_Problem to solve_
Return the lines below exactly, from the first line to the line that contains "move,tort [zielony],(264 163". Leave out pictures.

_Data to examine_
==========

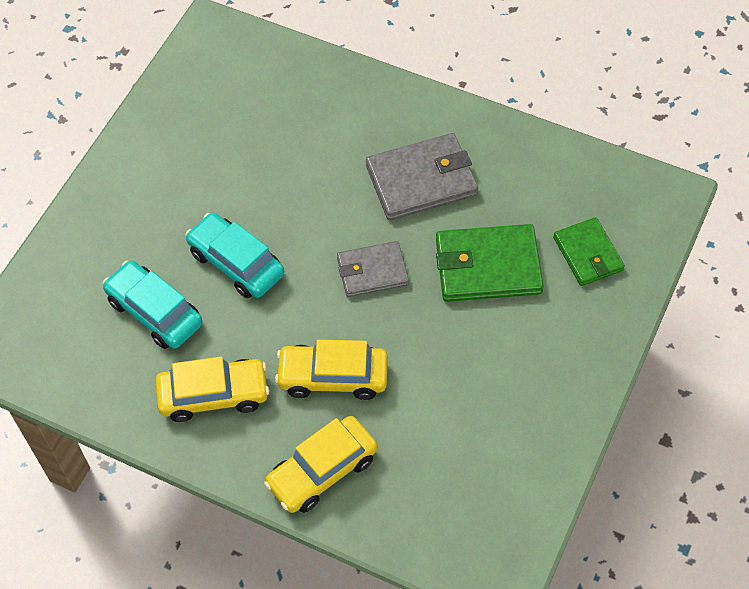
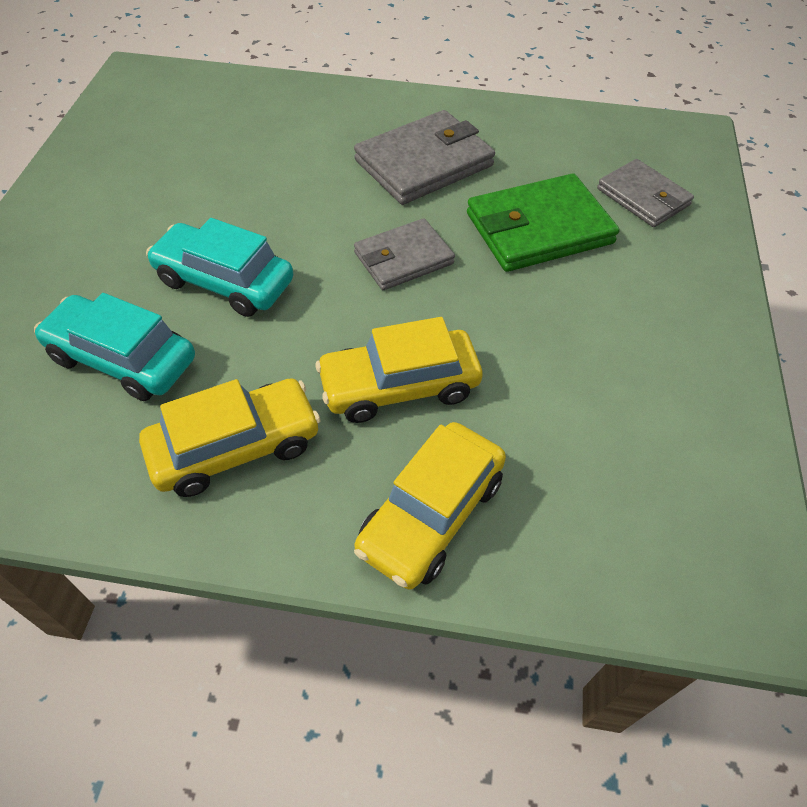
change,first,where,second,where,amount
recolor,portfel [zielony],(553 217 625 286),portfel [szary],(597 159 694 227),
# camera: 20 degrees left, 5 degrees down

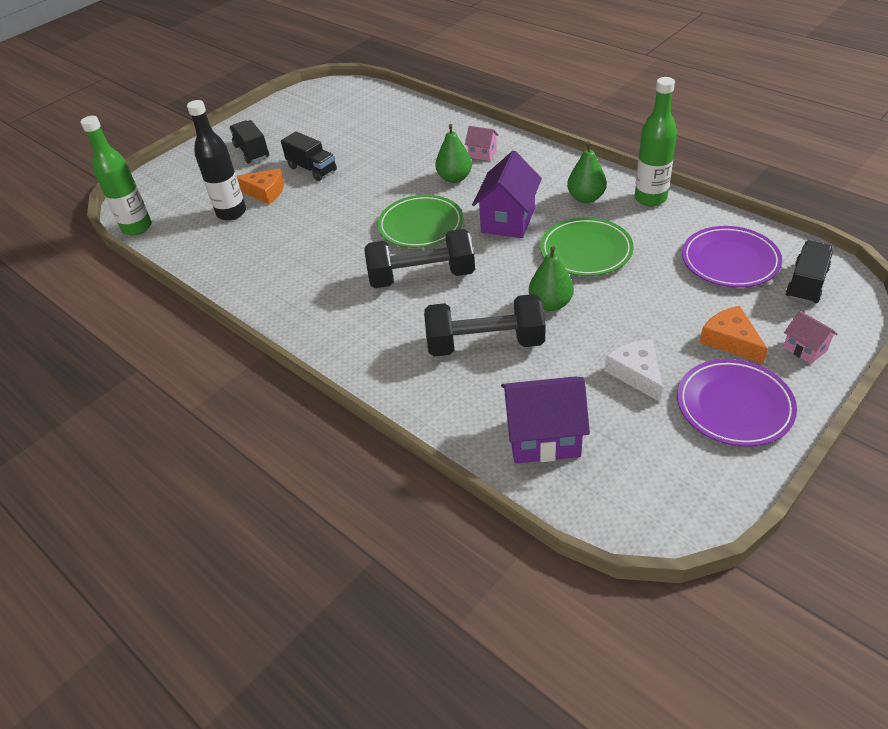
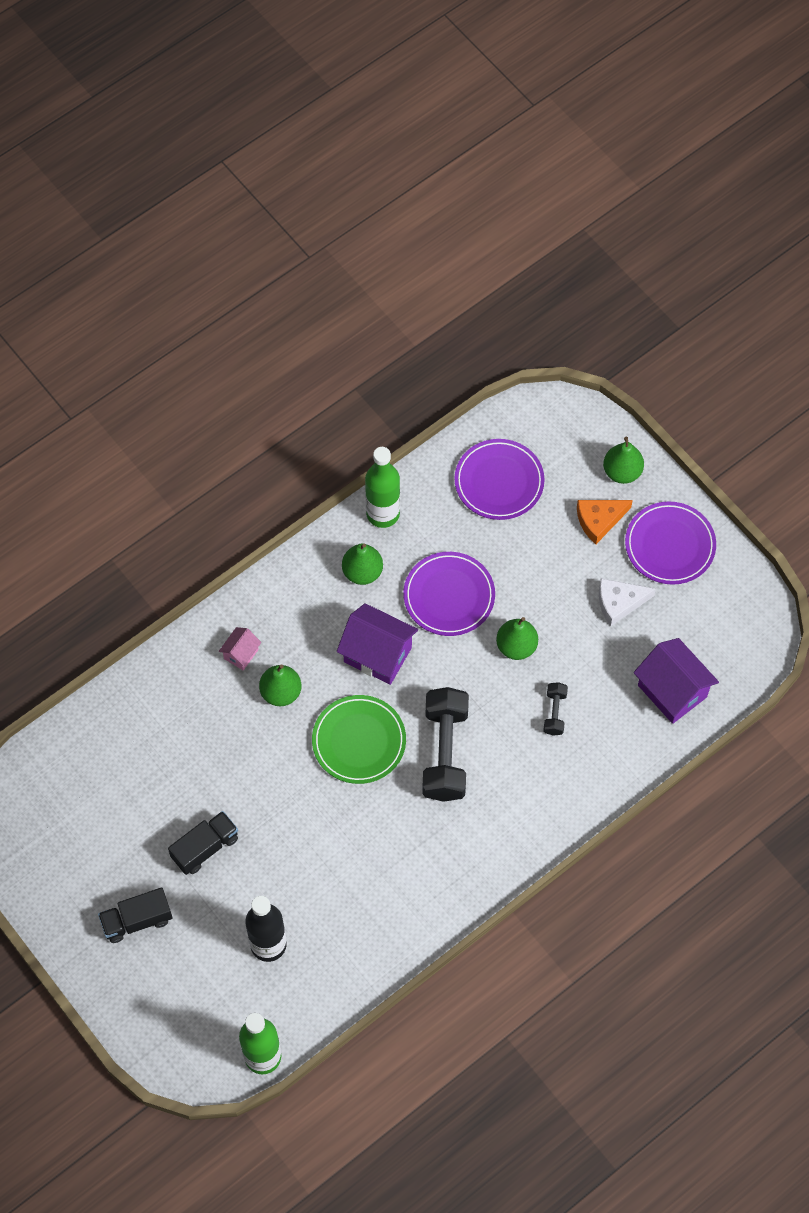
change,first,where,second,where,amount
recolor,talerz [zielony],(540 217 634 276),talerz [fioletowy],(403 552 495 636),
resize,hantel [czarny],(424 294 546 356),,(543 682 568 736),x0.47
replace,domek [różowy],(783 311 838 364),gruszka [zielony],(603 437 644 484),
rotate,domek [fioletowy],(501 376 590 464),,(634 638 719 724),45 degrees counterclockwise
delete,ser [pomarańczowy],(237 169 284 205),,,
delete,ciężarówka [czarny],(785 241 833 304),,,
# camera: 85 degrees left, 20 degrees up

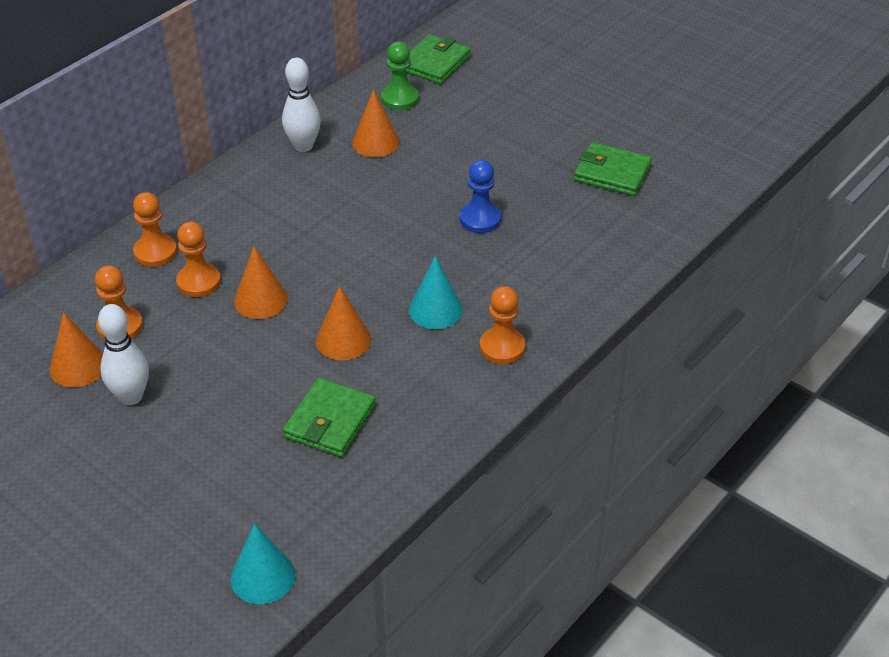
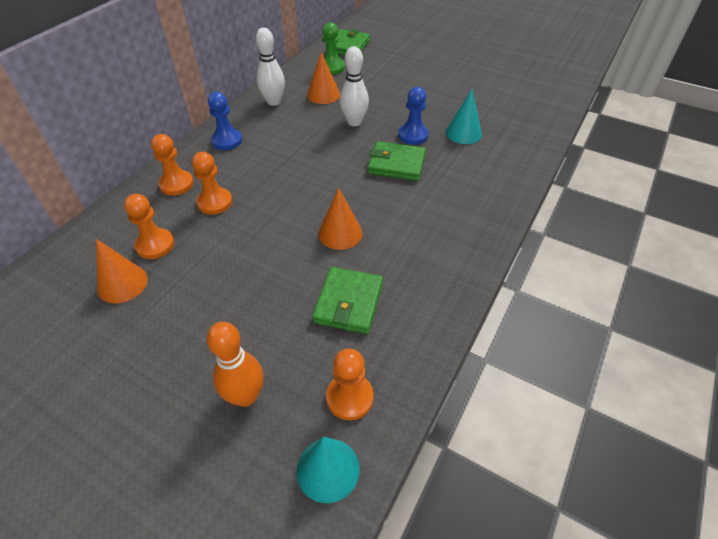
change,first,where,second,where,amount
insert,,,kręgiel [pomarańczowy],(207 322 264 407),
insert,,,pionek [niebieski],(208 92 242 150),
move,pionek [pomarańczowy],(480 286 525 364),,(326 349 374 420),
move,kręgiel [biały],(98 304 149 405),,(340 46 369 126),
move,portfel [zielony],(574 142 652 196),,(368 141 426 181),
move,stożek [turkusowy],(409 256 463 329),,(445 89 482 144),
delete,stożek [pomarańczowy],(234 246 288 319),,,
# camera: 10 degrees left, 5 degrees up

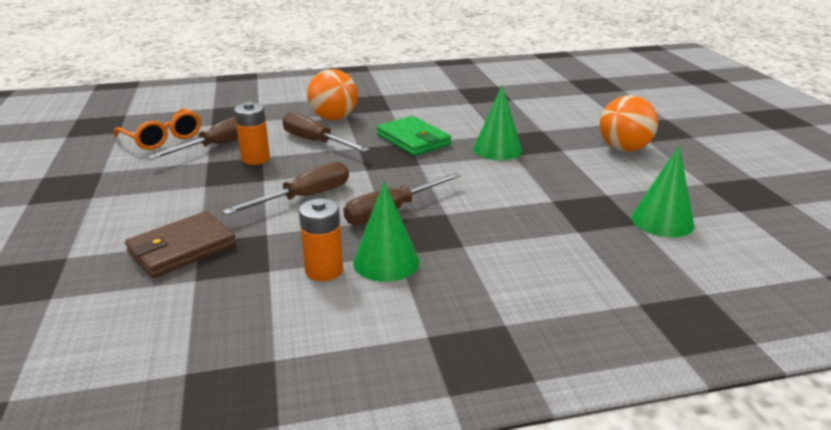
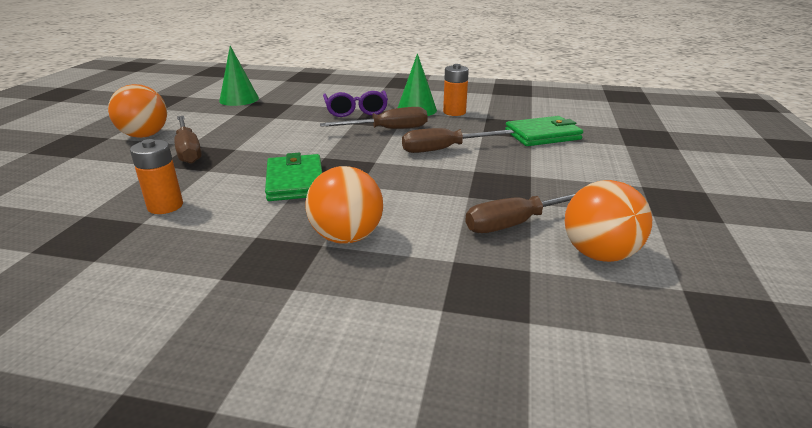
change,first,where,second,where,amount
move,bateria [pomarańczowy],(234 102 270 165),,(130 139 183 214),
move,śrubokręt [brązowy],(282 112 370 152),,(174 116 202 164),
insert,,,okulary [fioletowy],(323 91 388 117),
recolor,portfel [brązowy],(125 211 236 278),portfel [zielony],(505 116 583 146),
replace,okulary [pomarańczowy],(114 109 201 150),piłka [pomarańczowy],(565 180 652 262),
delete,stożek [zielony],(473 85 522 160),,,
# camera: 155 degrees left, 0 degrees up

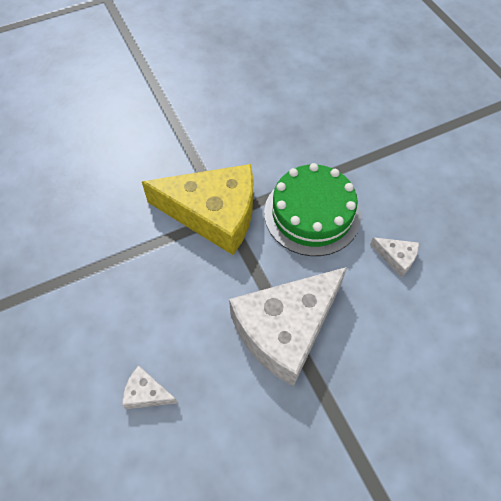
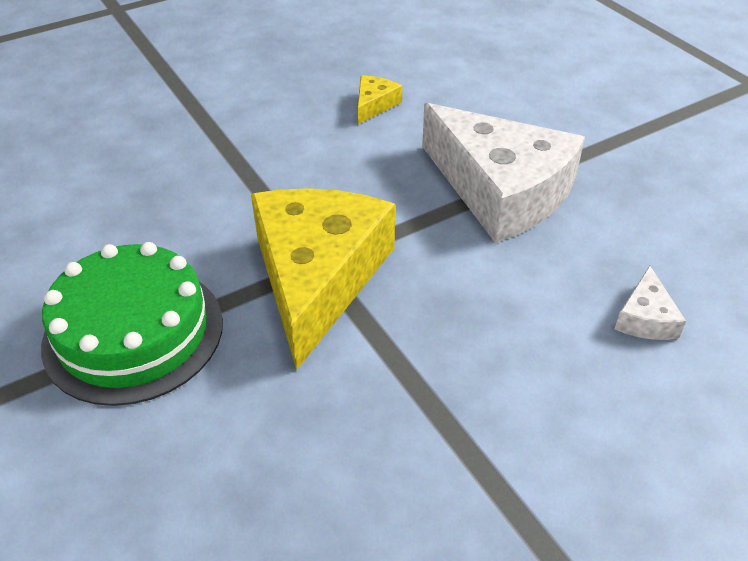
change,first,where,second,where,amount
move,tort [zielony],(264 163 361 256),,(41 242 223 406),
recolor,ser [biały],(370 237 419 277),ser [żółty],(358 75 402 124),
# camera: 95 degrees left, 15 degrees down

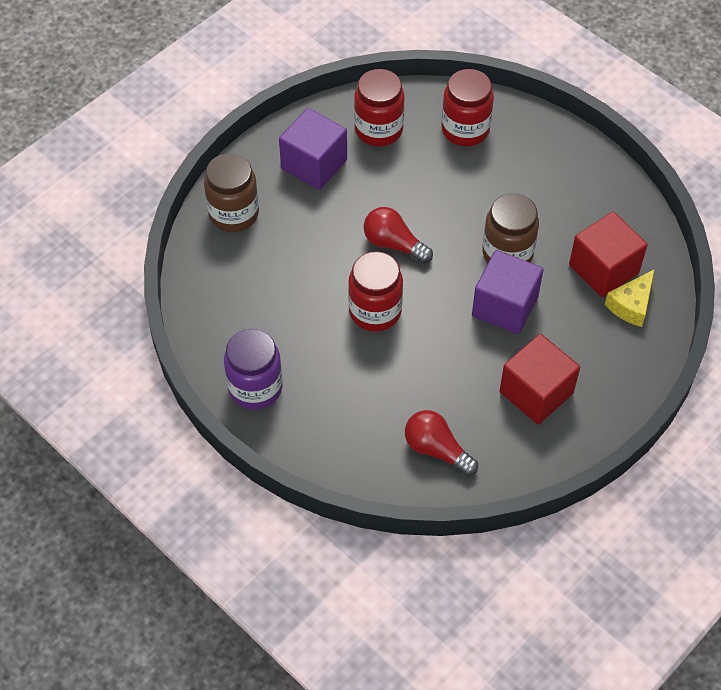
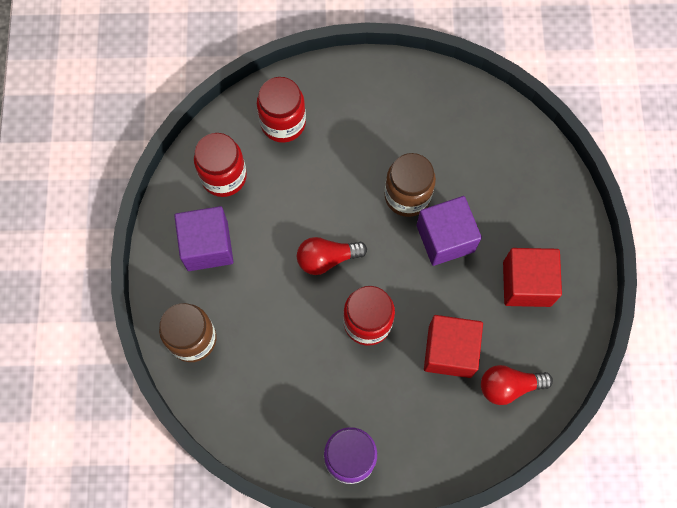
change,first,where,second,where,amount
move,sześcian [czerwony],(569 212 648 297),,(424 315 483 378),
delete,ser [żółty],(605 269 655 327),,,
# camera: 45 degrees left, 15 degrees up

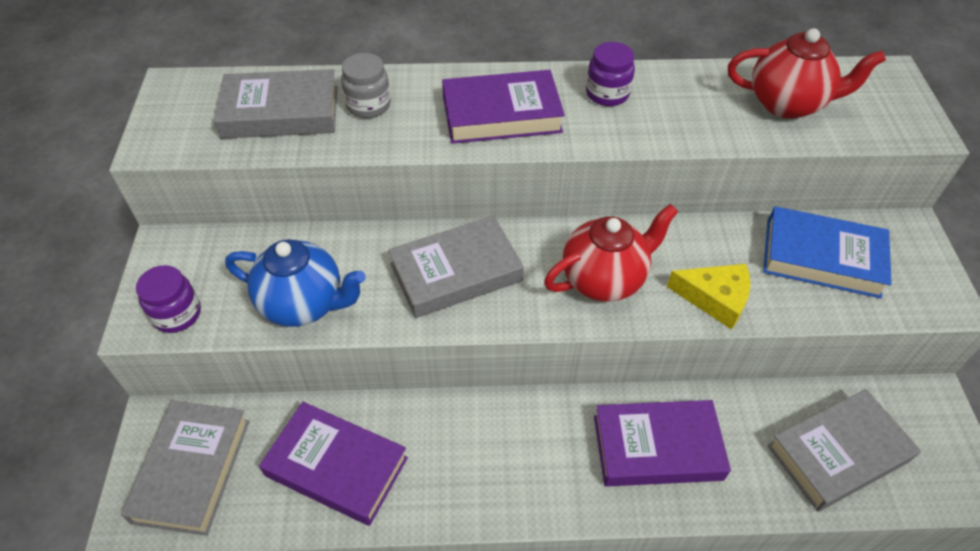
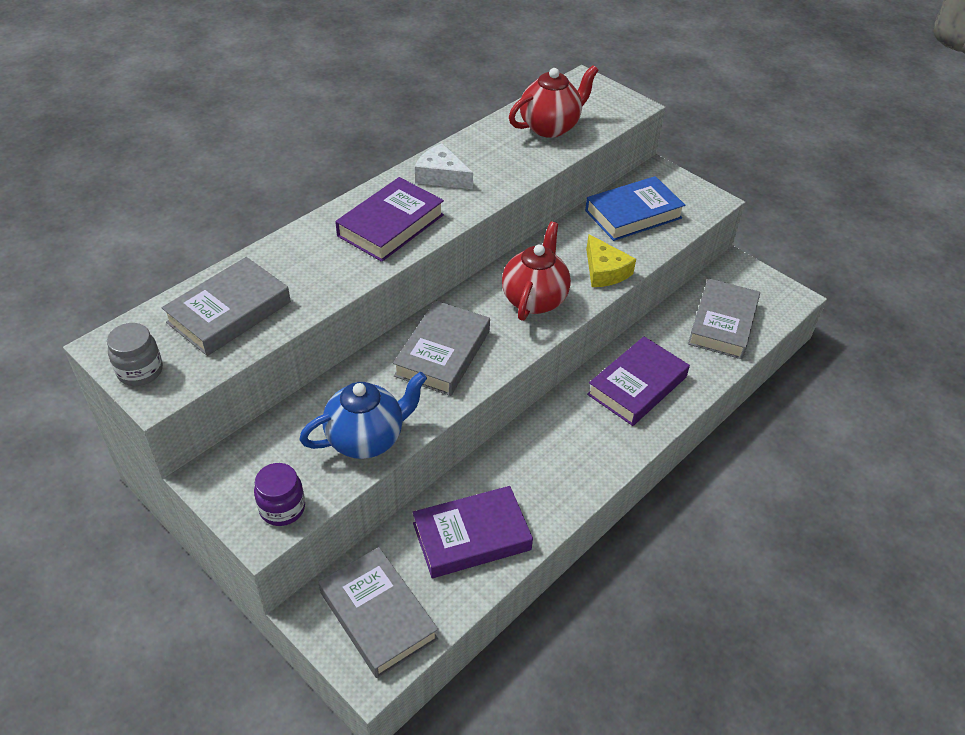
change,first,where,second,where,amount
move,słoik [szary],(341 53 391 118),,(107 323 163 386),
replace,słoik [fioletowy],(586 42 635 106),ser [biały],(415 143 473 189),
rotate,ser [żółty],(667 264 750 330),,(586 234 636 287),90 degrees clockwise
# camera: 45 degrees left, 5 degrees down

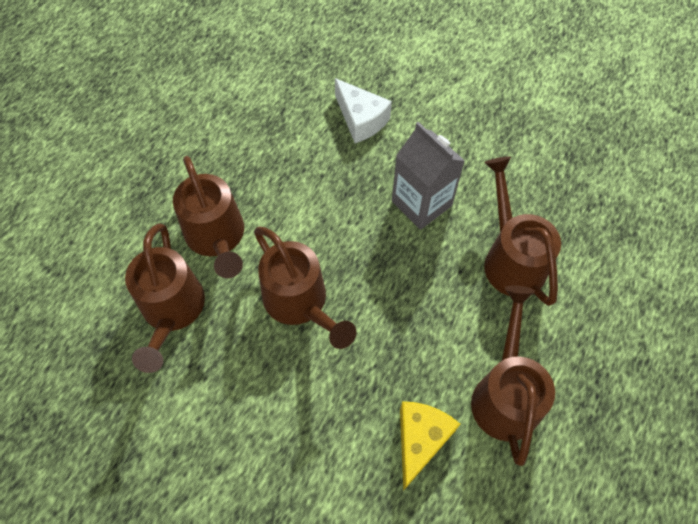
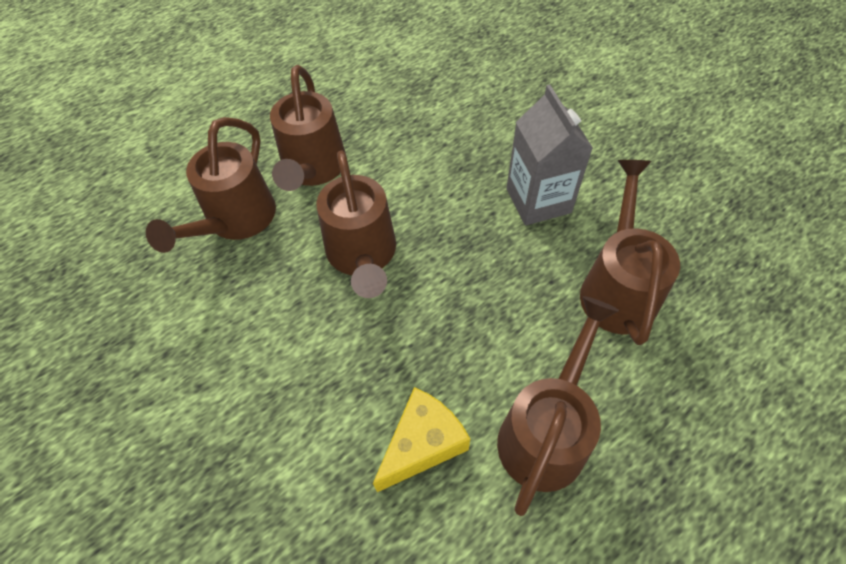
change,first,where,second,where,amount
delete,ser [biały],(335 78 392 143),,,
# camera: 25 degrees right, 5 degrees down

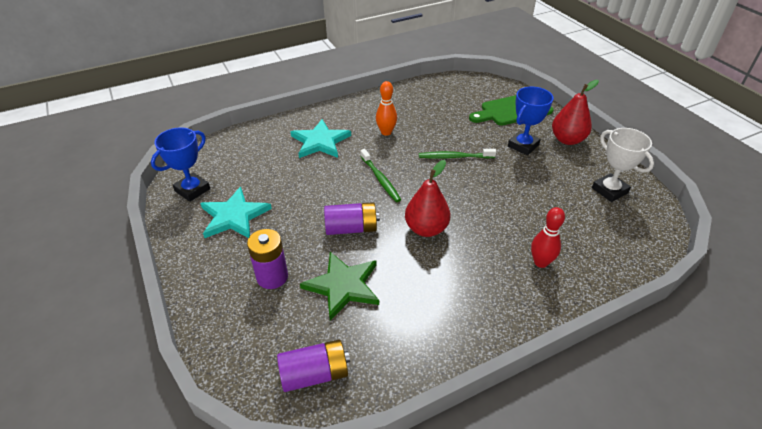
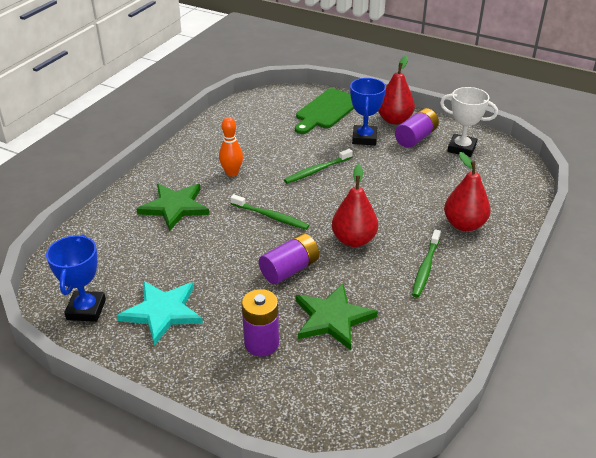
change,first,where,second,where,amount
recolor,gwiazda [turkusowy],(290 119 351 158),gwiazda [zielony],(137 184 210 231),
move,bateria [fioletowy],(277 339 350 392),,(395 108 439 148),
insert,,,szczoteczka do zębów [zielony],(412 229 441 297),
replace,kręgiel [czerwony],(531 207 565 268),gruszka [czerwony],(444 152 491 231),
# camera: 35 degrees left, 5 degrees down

==========

_Response area_
change,first,where,second,where,amount
recolor,portfel [zielony],(553 217 625 286),portfel [szary],(597 159 694 227),
# camera: 20 degrees left, 5 degrees down

change,first,where,second,where,amount
recolor,talerz [zielony],(540 217 634 276),talerz [fioletowy],(403 552 495 636),
resize,hantel [czarny],(424 294 546 356),,(543 682 568 736),x0.47
replace,domek [różowy],(783 311 838 364),gruszka [zielony],(603 437 644 484),
rotate,domek [fioletowy],(501 376 590 464),,(634 638 719 724),45 degrees counterclockwise
delete,ser [pomarańczowy],(237 169 284 205),,,
delete,ciężarówka [czarny],(785 241 833 304),,,
# camera: 85 degrees left, 20 degrees up

change,first,where,second,where,amount
insert,,,kręgiel [pomarańczowy],(207 322 264 407),
insert,,,pionek [niebieski],(208 92 242 150),
move,pionek [pomarańczowy],(480 286 525 364),,(326 349 374 420),
move,kręgiel [biały],(98 304 149 405),,(340 46 369 126),
move,portfel [zielony],(574 142 652 196),,(368 141 426 181),
move,stożek [turkusowy],(409 256 463 329),,(445 89 482 144),
delete,stożek [pomarańczowy],(234 246 288 319),,,
# camera: 10 degrees left, 5 degrees up

change,first,where,second,where,amount
move,bateria [pomarańczowy],(234 102 270 165),,(130 139 183 214),
move,śrubokręt [brązowy],(282 112 370 152),,(174 116 202 164),
insert,,,okulary [fioletowy],(323 91 388 117),
recolor,portfel [brązowy],(125 211 236 278),portfel [zielony],(505 116 583 146),
replace,okulary [pomarańczowy],(114 109 201 150),piłka [pomarańczowy],(565 180 652 262),
delete,stożek [zielony],(473 85 522 160),,,
# camera: 155 degrees left, 0 degrees up

change,first,where,second,where,amount
move,tort [zielony],(264 163 361 256),,(41 242 223 406),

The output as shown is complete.